§ **Object matching data**:
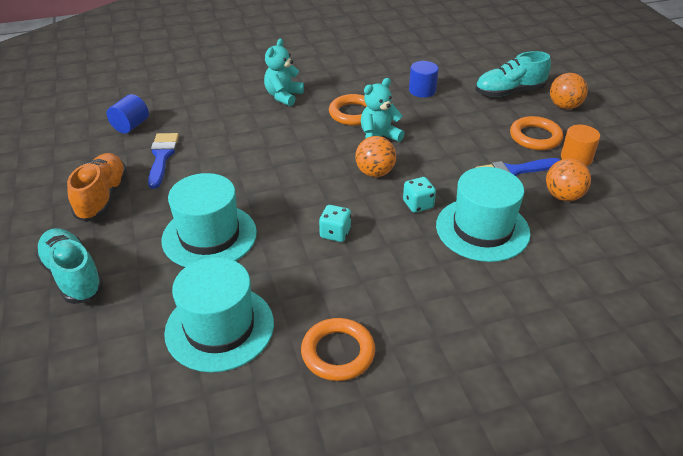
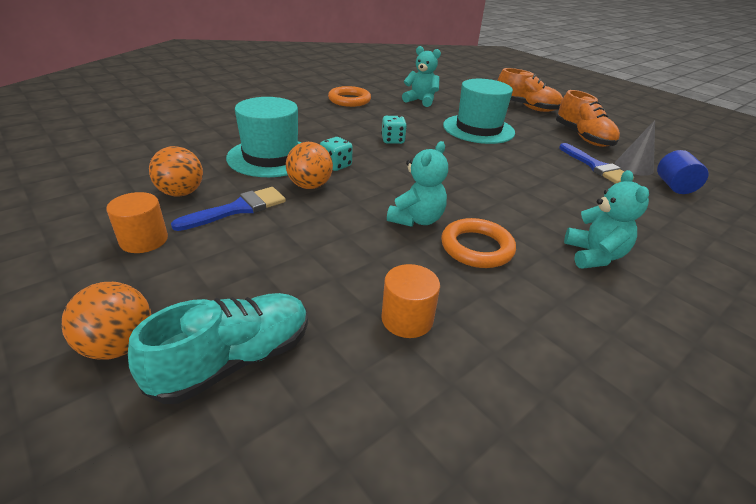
camera: 155 degrees right, 5 degrees down
(73, 276) = (526, 107): turquoise shoe -> orange shoe
(125, 150) = (634, 167): none -> grey cone
(219, 327) = (420, 101): turquoise hat -> turquoise teddy bear
(375, 172) = (393, 184): orange ball -> orange ball (310, 186)
(422, 90) = (407, 319): blue cylinder -> orange cylinder
(535, 137) = (199, 262): orange ring -> none

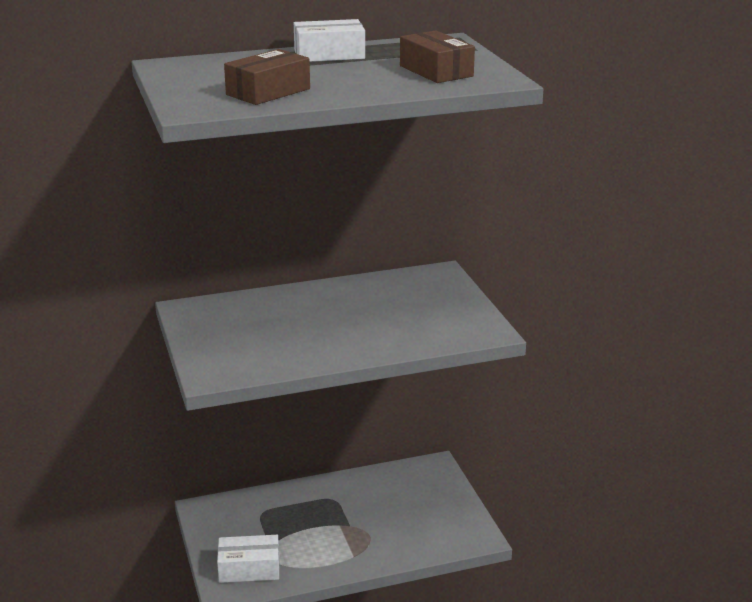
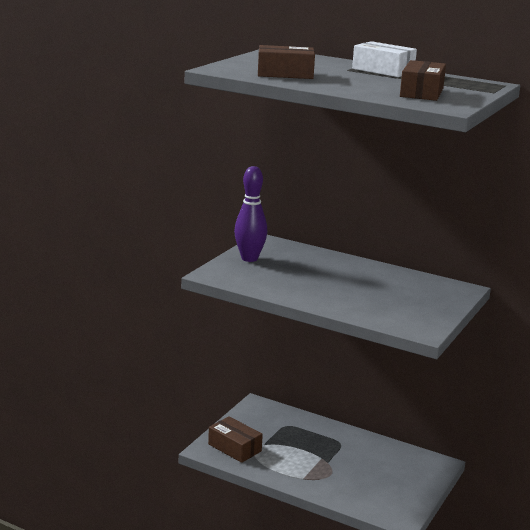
camera: 45 degrees right, 5 degrees down
(210, 337) = (249, 258): none -> purple bowling pin
(249, 568) = (234, 447): white box -> brown box

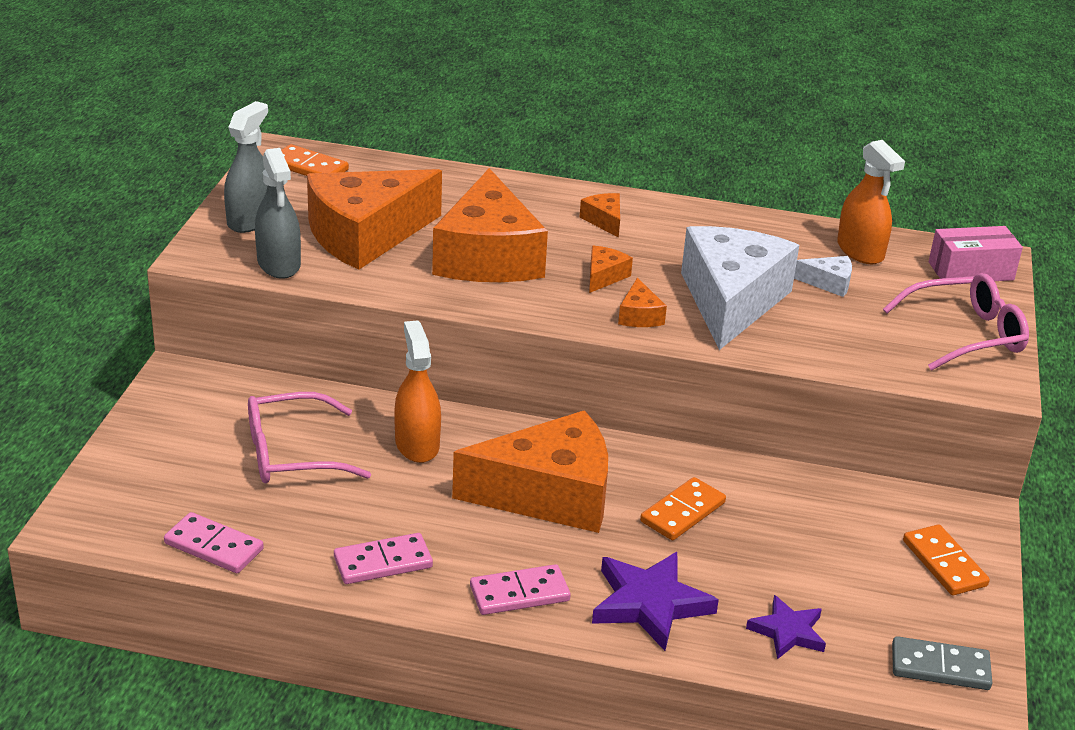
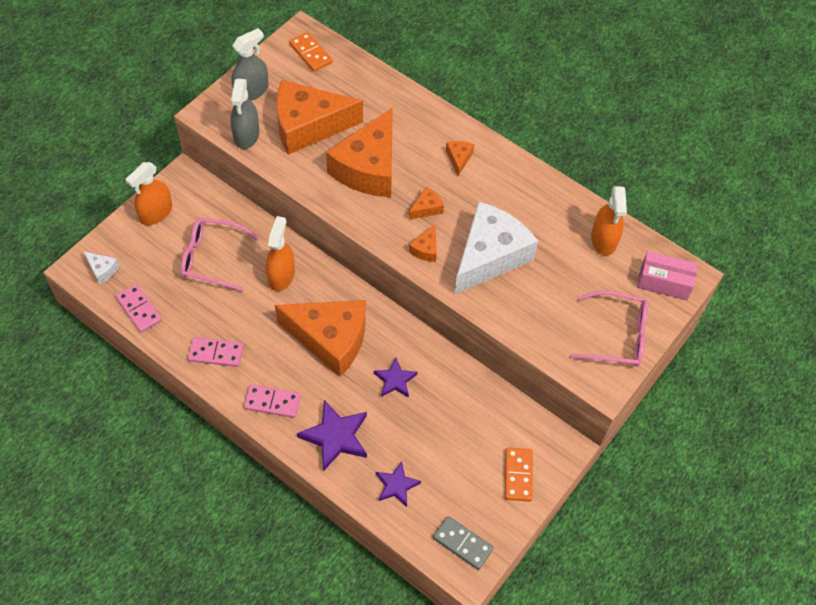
camera: 25 degrees right, 25 degrees up
(160, 426) = (156, 212): none -> orange spray bottle
(682, 512) = (395, 380): orange domino -> purple star
(829, 283) = (562, 261): white cheese -> white cheese (102, 270)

§ **DIRECTIONS FOR THIS TASK**:
Verbatim copy with pictures excluded: write out the records above in full.

§ **ANSWER BELOW**:
camera: 155 degrees right, 5 degrees down
(73, 276) = (526, 107): turquoise shoe -> orange shoe
(125, 150) = (634, 167): none -> grey cone
(219, 327) = (420, 101): turquoise hat -> turquoise teddy bear
(375, 172) = (393, 184): orange ball -> orange ball (310, 186)
(422, 90) = (407, 319): blue cylinder -> orange cylinder
(535, 137) = (199, 262): orange ring -> none

camera: 45 degrees right, 5 degrees down
(210, 337) = (249, 258): none -> purple bowling pin
(249, 568) = (234, 447): white box -> brown box

camera: 25 degrees right, 25 degrees up
(160, 426) = (156, 212): none -> orange spray bottle
(682, 512) = (395, 380): orange domino -> purple star
(829, 283) = (562, 261): white cheese -> white cheese (102, 270)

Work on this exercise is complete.